(Dataset excerpts)
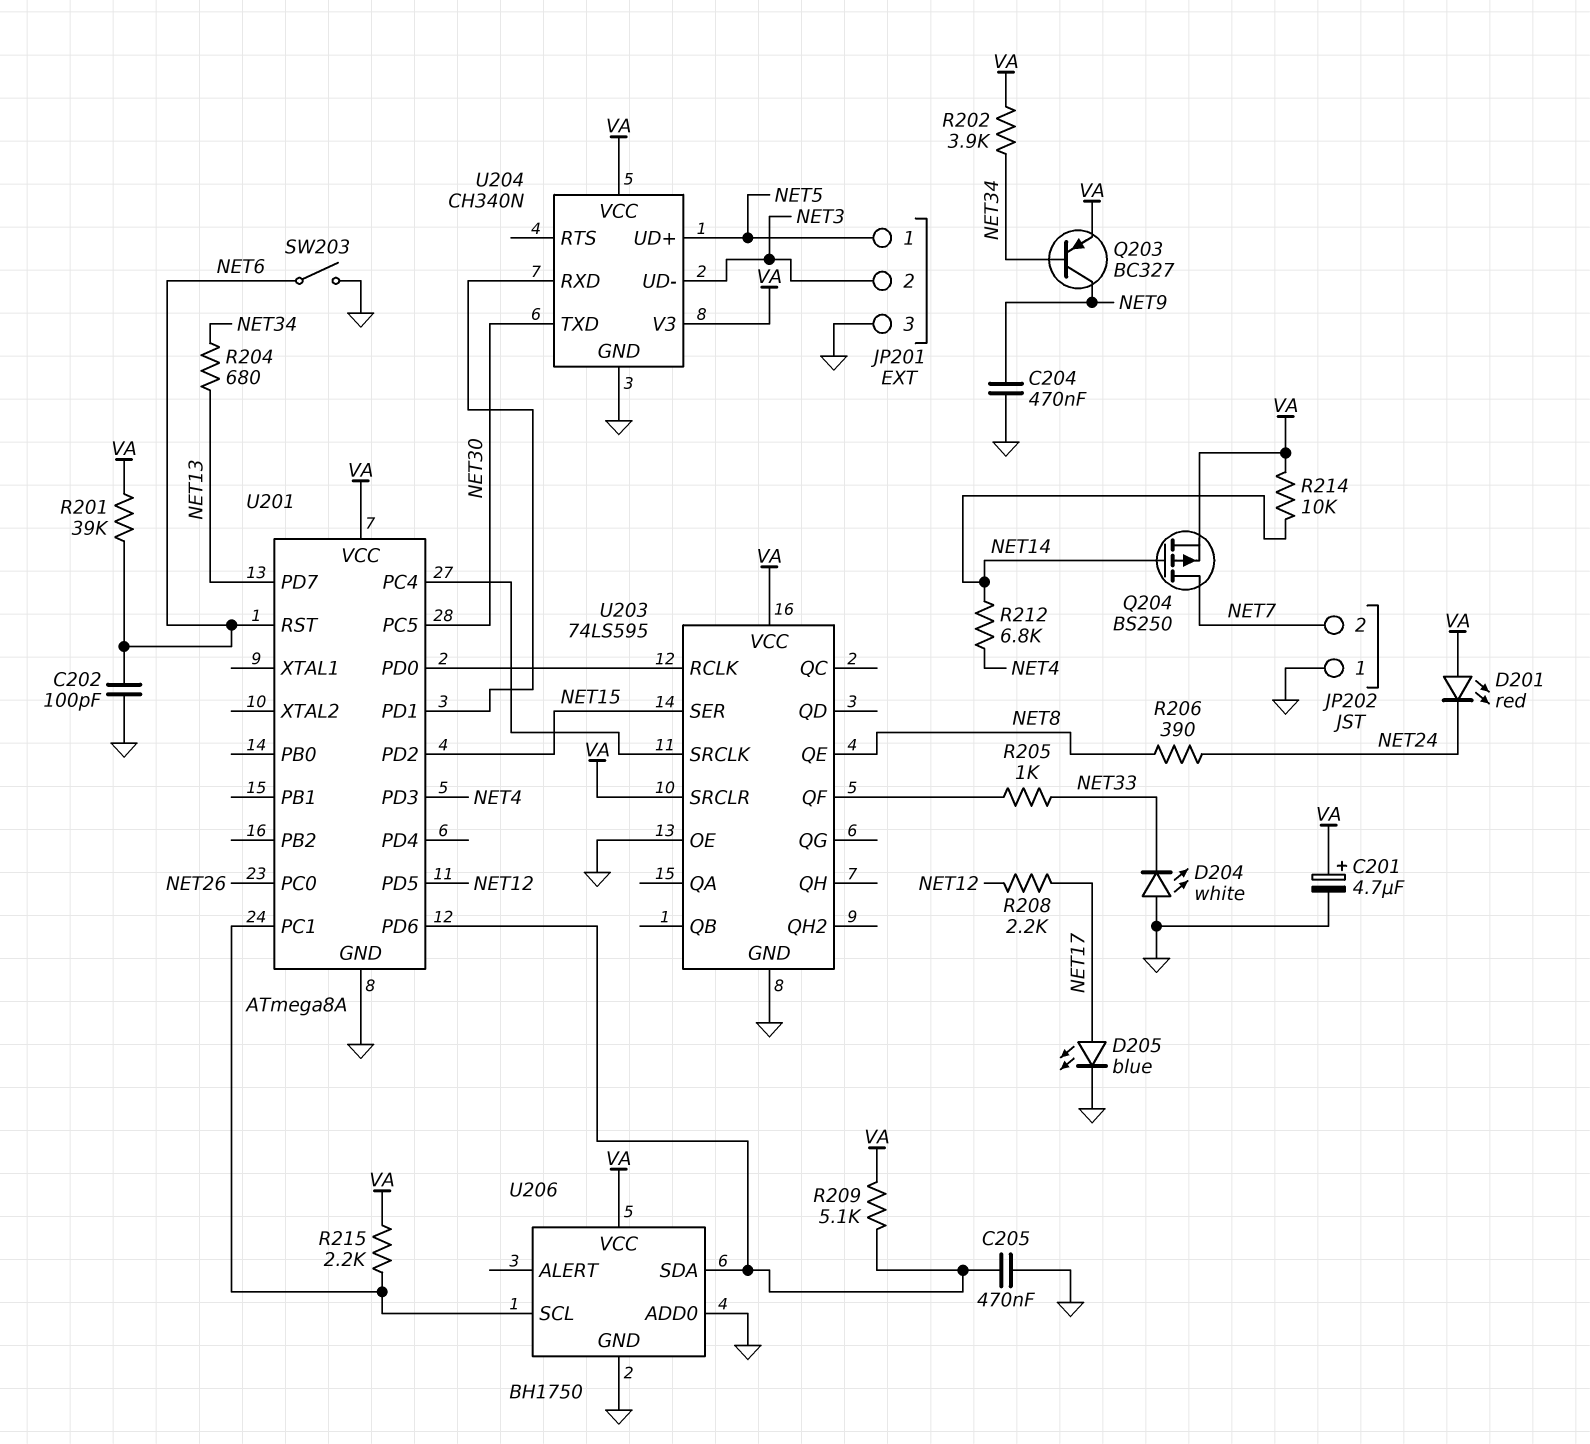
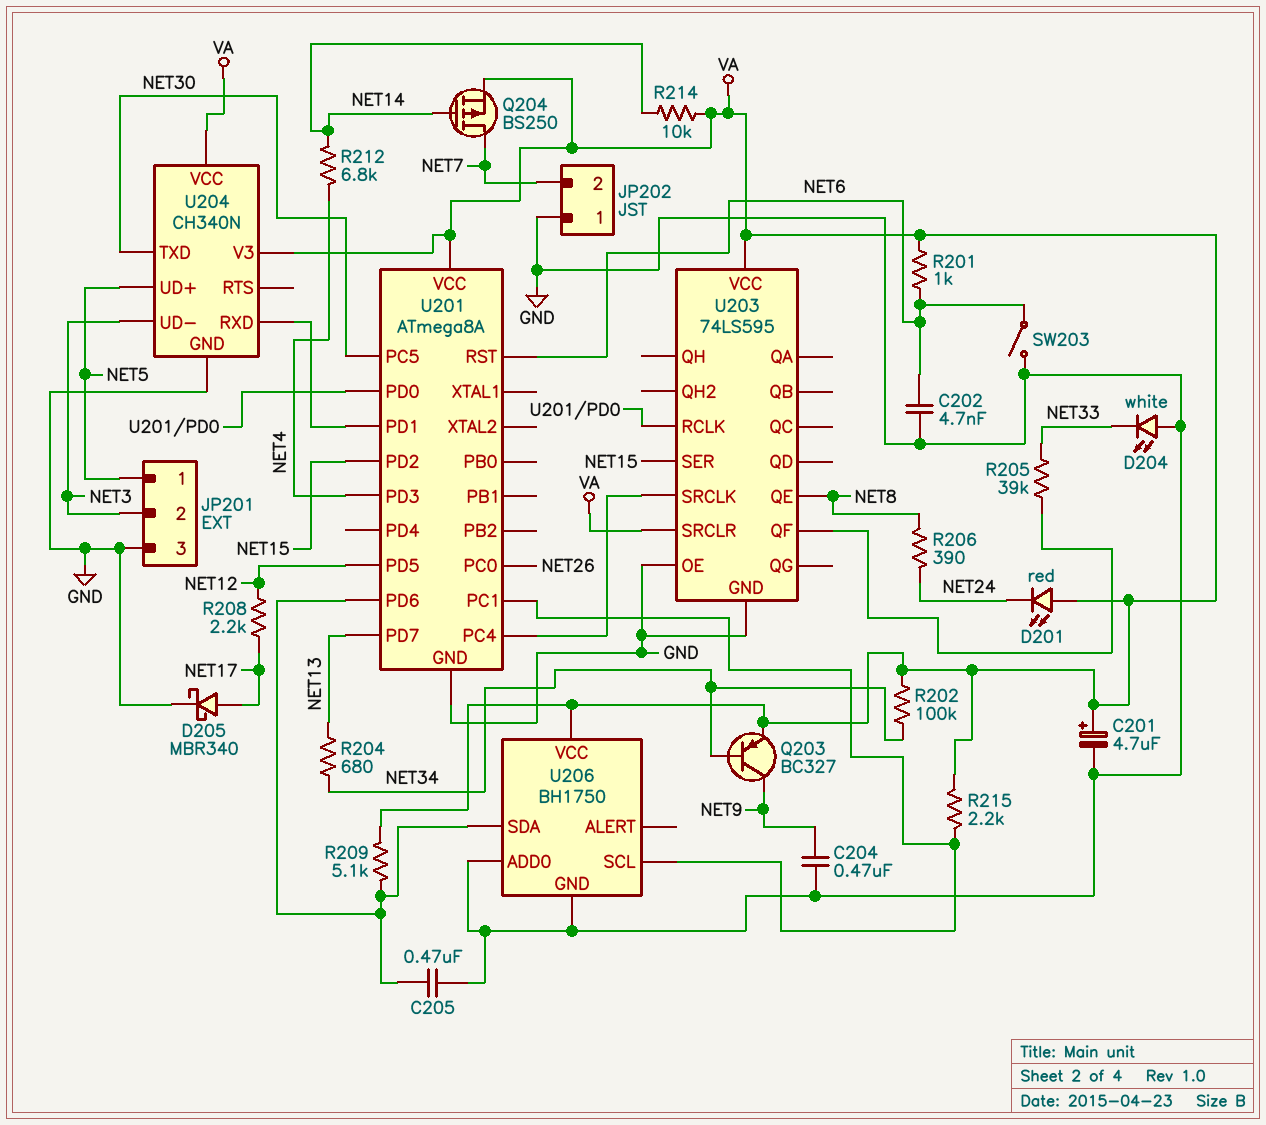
C202: 100pF (GND, NET6) -> 4.7nF (GND, NET6)
D205: LED blue (A NET17, K GND) -> schottky MBR340 (A NET17, K GND)
R201: 39k (NET6, VA) -> 1k (NET6, VA)
R202: 3.9k (NET34, VA) -> 100k (NET34, VA)
R205: 1k (NET33, U203/QF) -> 39k (NET33, U203/QF)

_Problem details_
Reproduce all of the records above exactly, but exclude the pictures.

_Result below_
C202: 100pF (GND, NET6) -> 4.7nF (GND, NET6)
D205: LED blue (A NET17, K GND) -> schottky MBR340 (A NET17, K GND)
R201: 39k (NET6, VA) -> 1k (NET6, VA)
R202: 3.9k (NET34, VA) -> 100k (NET34, VA)
R205: 1k (NET33, U203/QF) -> 39k (NET33, U203/QF)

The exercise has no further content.